** INFORMATION **
########

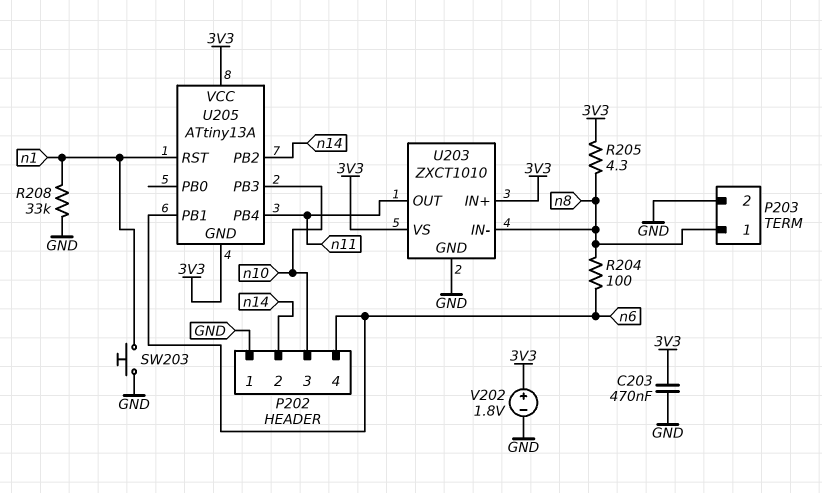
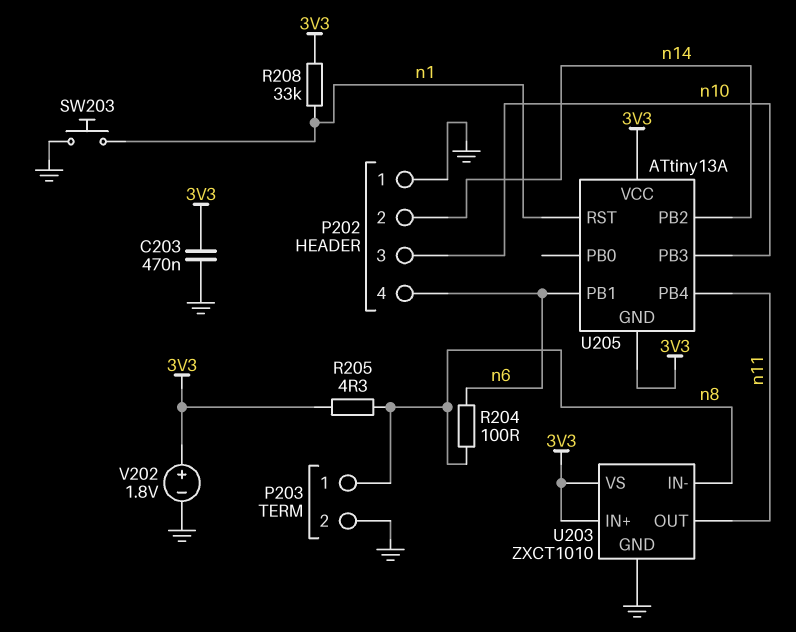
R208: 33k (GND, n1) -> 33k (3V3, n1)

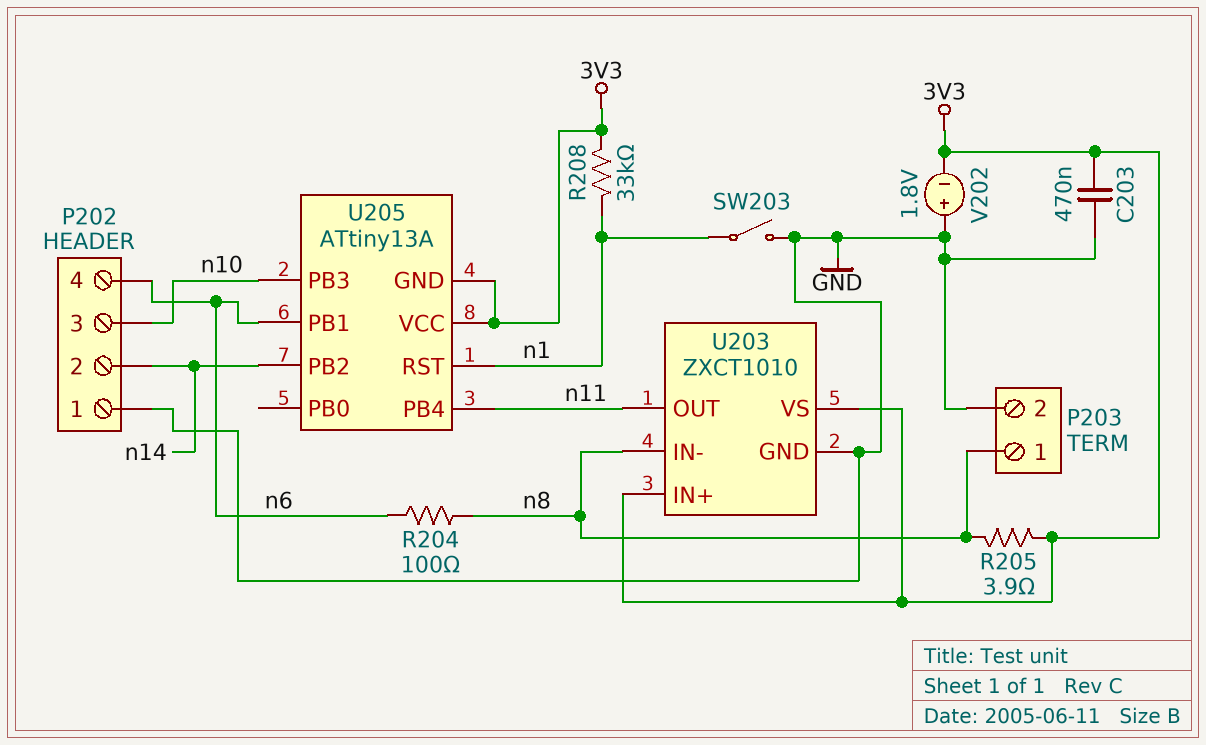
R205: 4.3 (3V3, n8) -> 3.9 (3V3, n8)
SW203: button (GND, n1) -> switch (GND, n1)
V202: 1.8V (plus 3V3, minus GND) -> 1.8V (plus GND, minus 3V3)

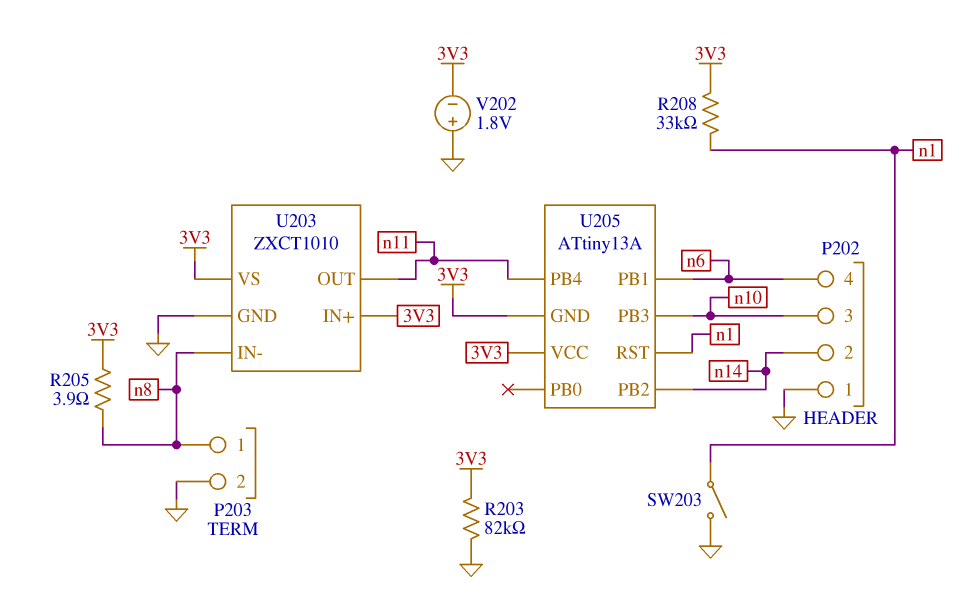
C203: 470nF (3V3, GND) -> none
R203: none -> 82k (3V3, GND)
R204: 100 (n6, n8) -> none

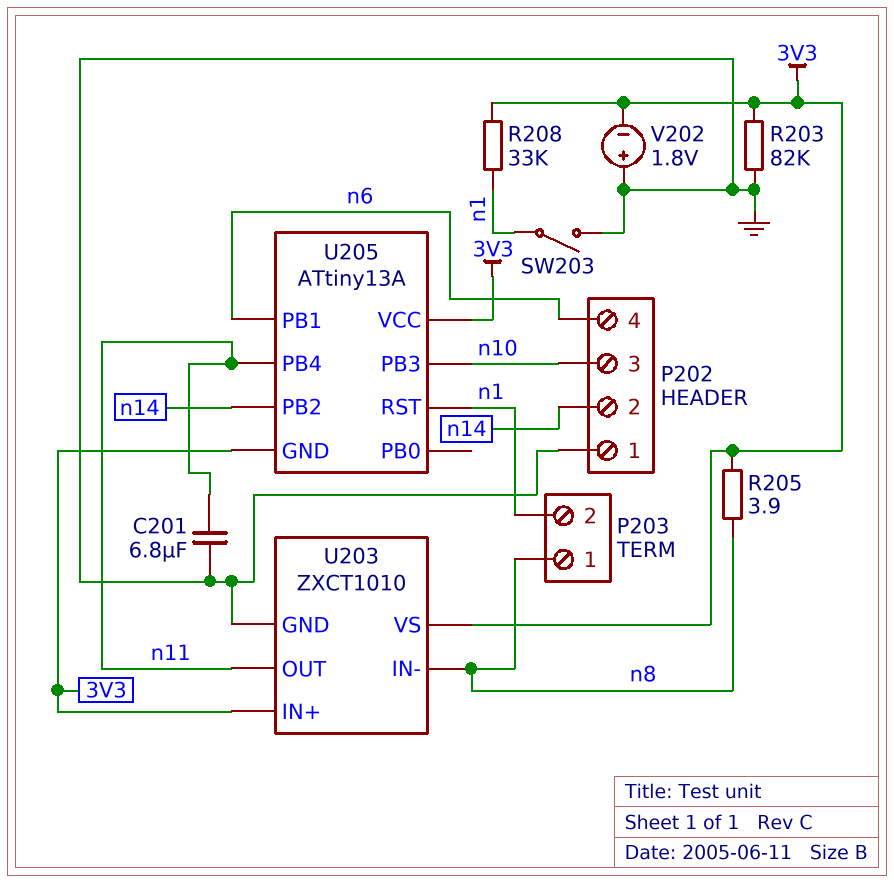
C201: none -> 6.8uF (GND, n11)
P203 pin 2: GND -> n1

########

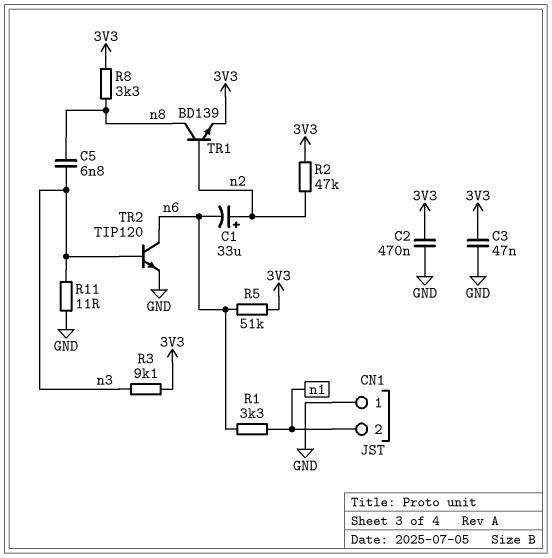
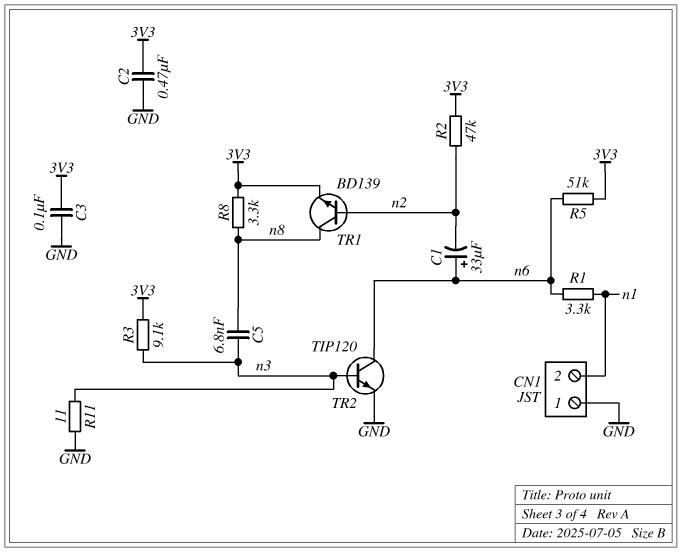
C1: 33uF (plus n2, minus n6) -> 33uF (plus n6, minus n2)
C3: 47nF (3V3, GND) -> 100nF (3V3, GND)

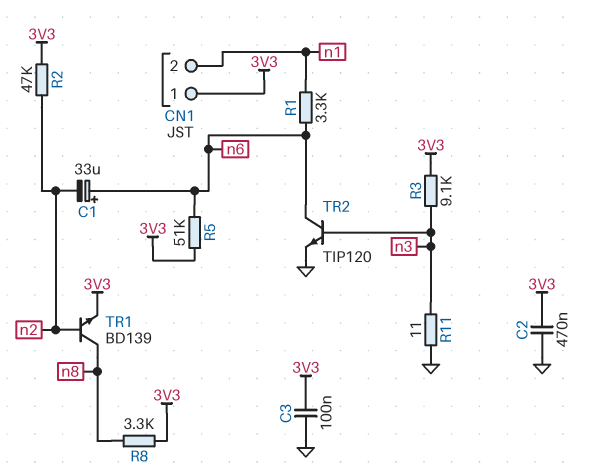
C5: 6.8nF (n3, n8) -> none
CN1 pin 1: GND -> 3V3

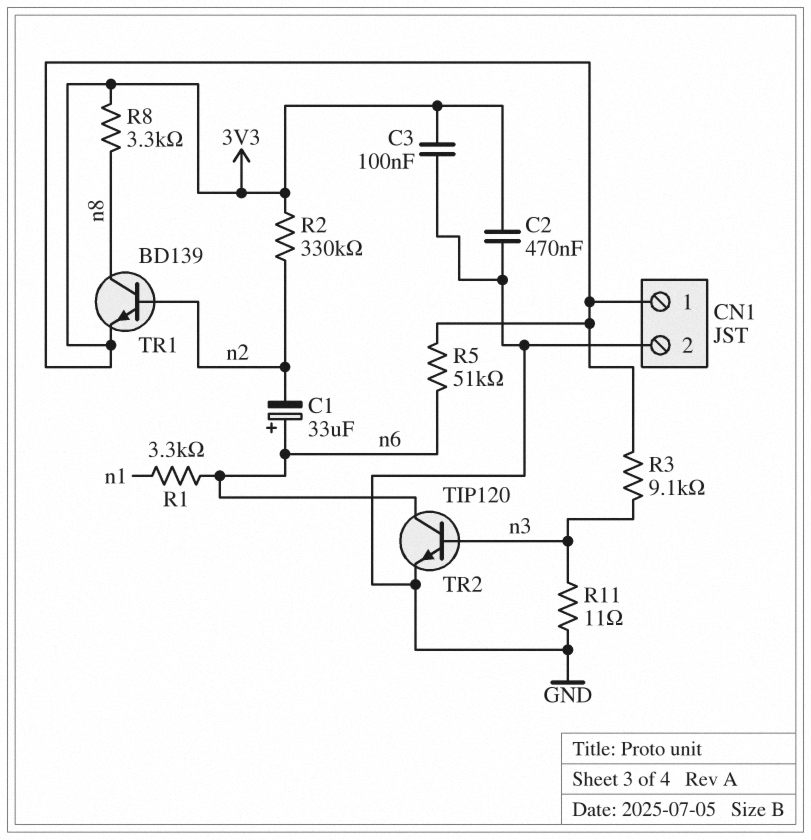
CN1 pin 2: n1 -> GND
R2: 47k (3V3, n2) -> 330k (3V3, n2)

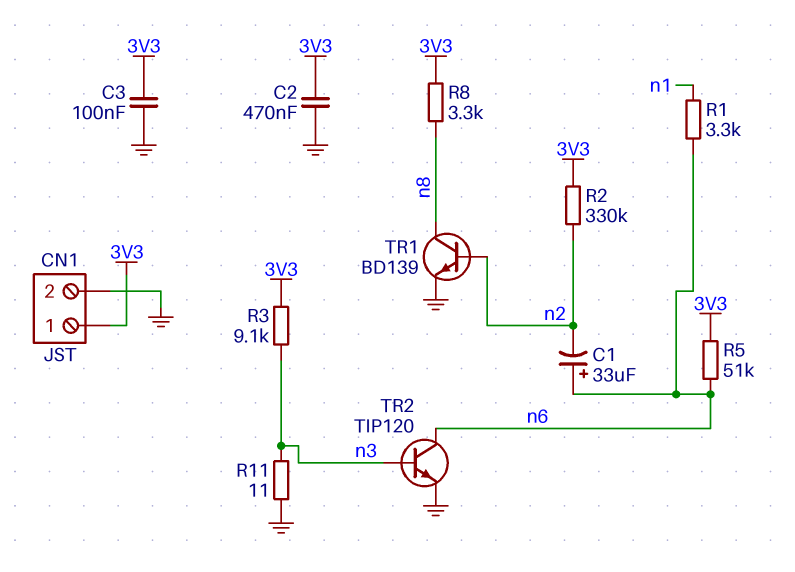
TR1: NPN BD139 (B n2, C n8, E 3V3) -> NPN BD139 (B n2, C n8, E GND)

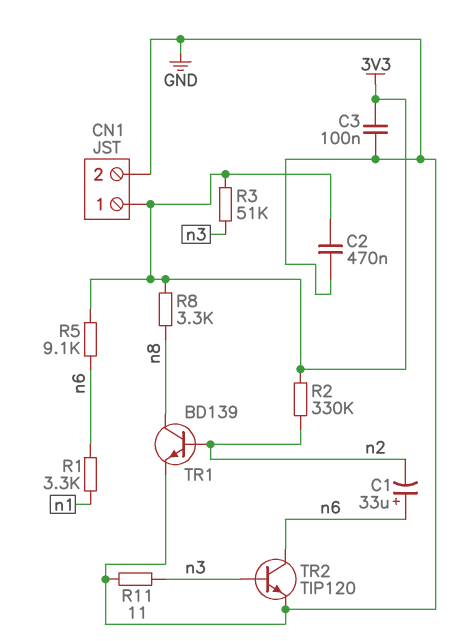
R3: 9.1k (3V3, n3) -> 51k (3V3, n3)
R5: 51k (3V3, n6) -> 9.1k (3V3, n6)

########

** TASK DESCRIPTION **
Every line in the entries that contains the word "plus" should be counted, and the total stated alone.

** WRITTEN REPLY **
2